▶ TASK REQUIREMENTS
Give back exactly the line that contains "D2: schottky 1N5817" and all the lines after it in the records below, to the very last, with no other output.

Edit tracking data
--- START ---

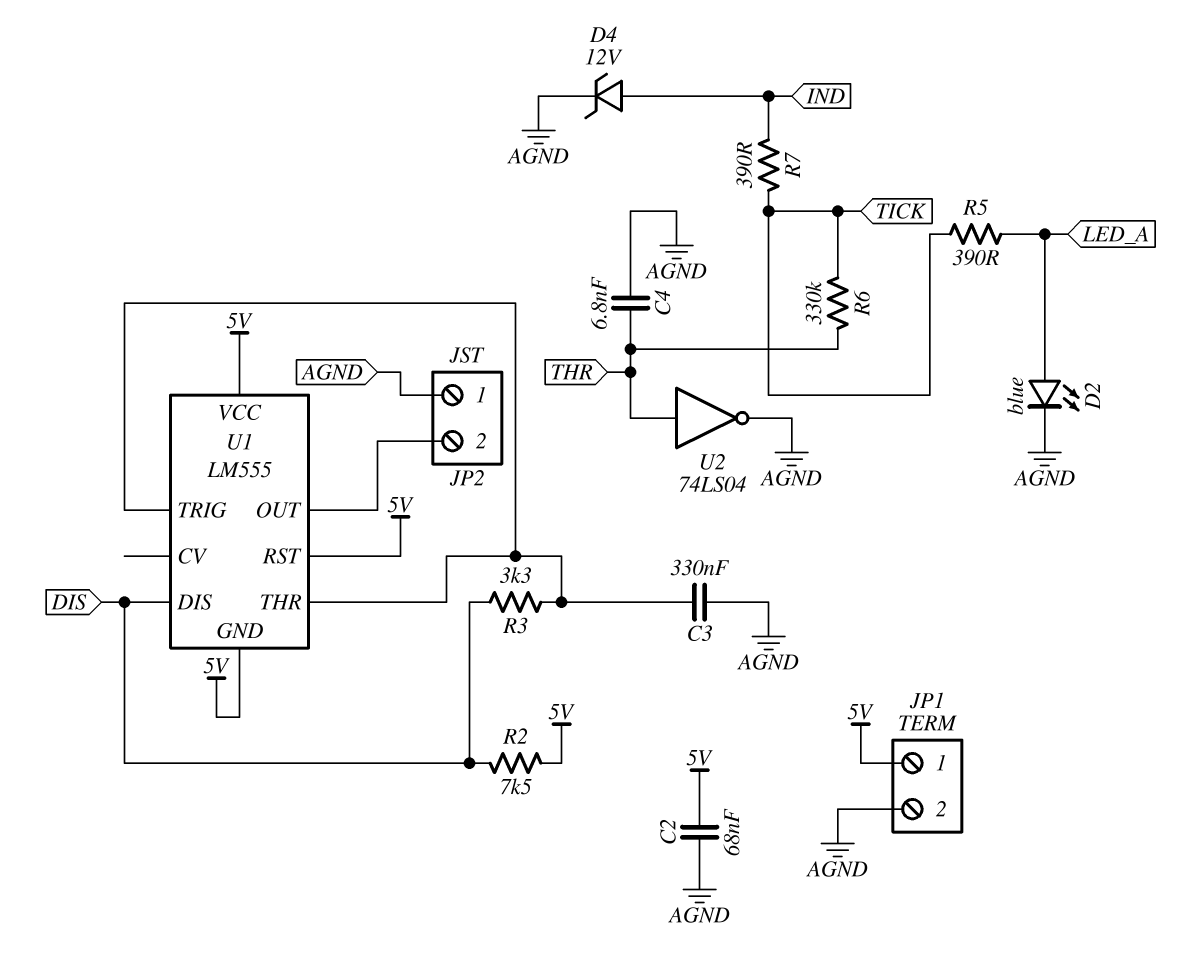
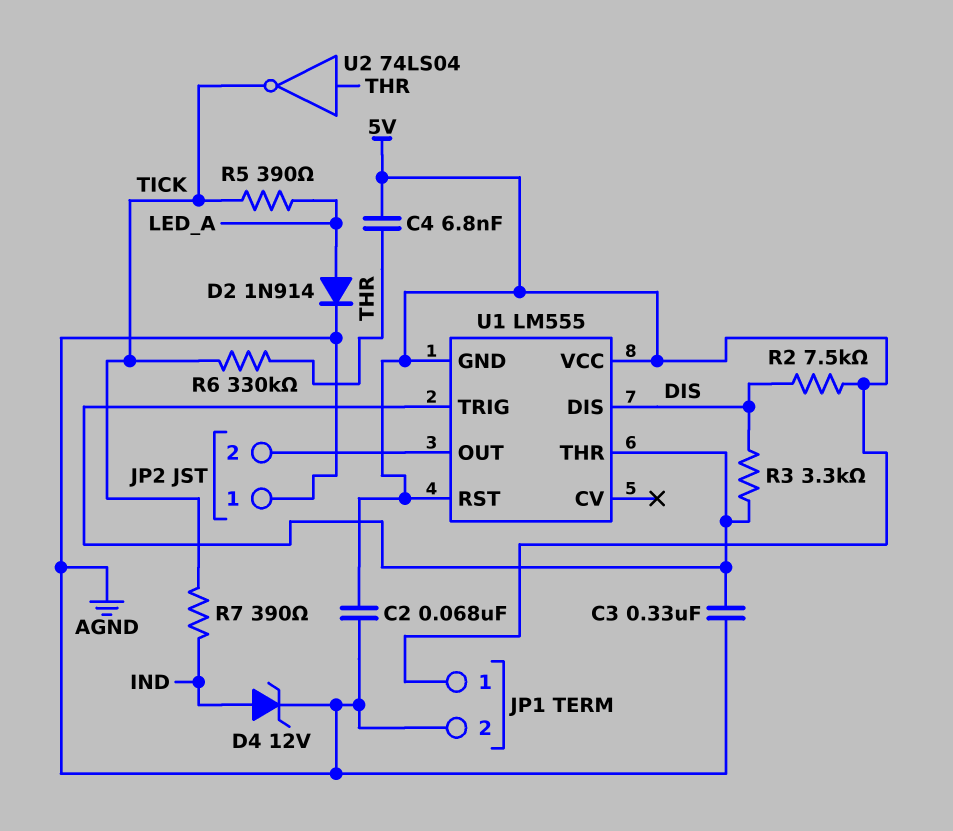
C4: 6.8nF (AGND, THR) -> 6.8nF (5V, THR)
D2: LED blue (A LED_A, K AGND) -> diode 1N914 (A LED_A, K AGND)
U2: NOT 74LS04 (in THR, out AGND) -> NOT 74LS04 (in THR, out TICK)

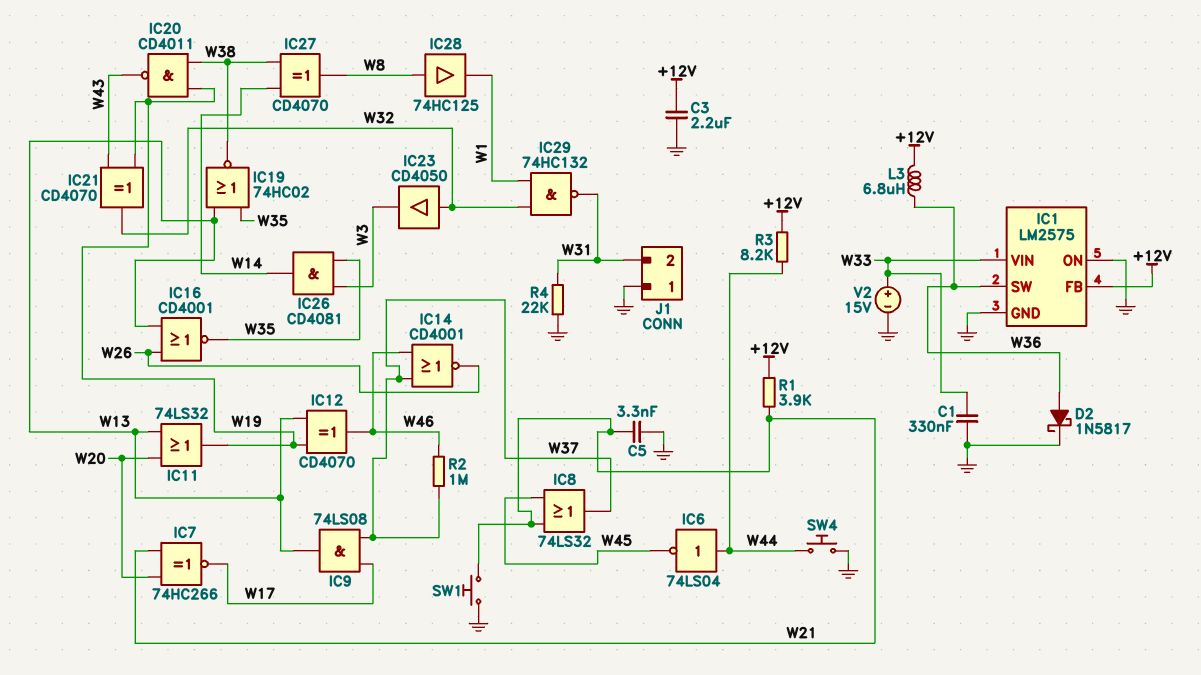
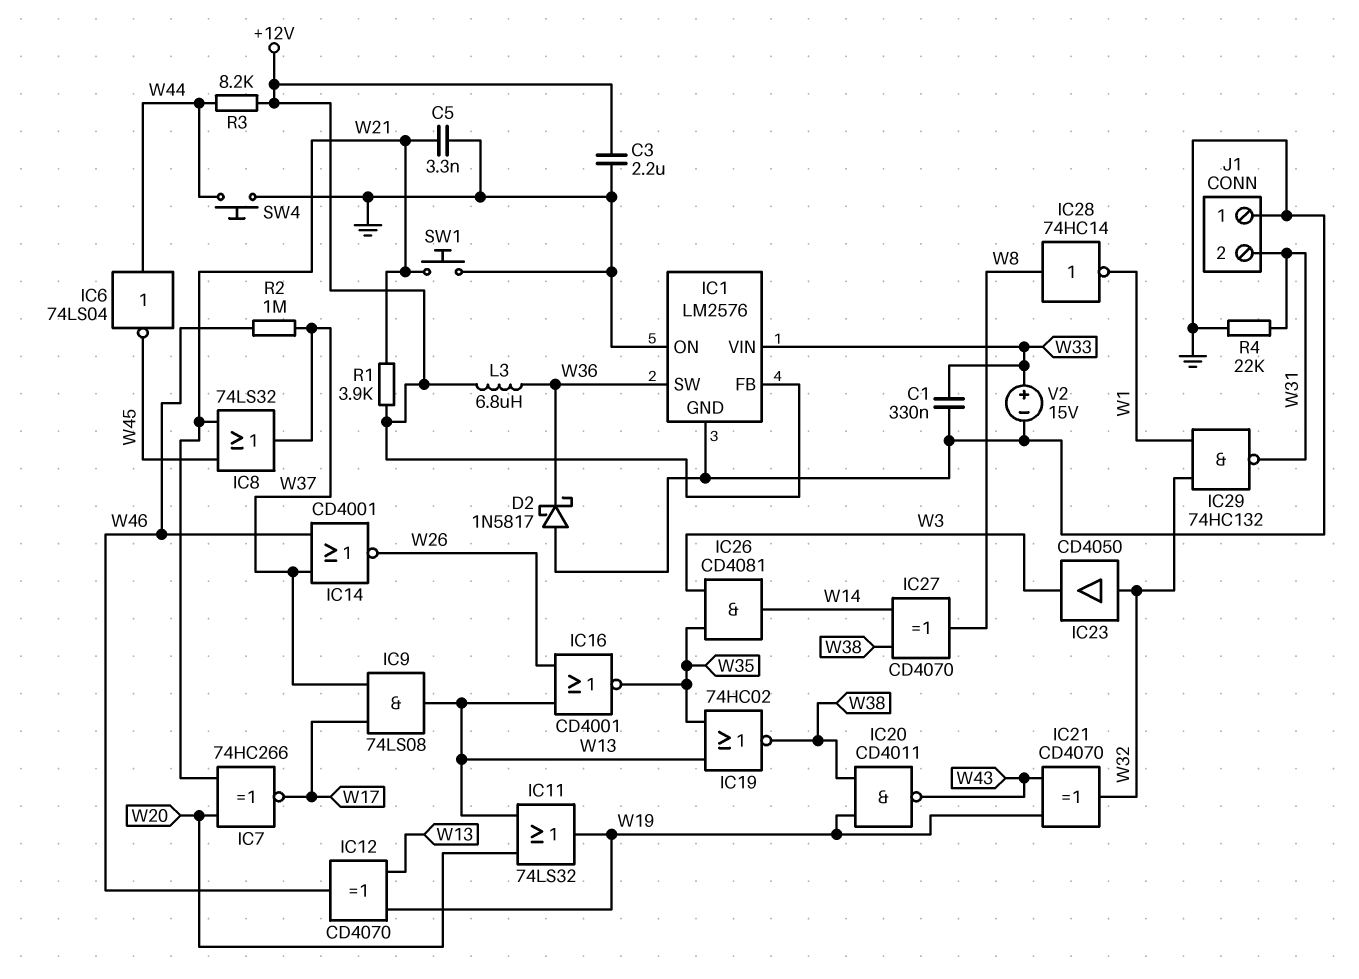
D2: schottky 1N5817 (A W36, K GND) -> schottky 1N5817 (A GND, K W36)
IC1: LM2575 -> LM2576
IC28: buffer 74HC125 (in W8, out W1) -> NOT 74HC14 (in W8, out W1)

--- END ---

▶ OUTPUT FOR THIS TASK
D2: schottky 1N5817 (A W36, K GND) -> schottky 1N5817 (A GND, K W36)
IC1: LM2575 -> LM2576
IC28: buffer 74HC125 (in W8, out W1) -> NOT 74HC14 (in W8, out W1)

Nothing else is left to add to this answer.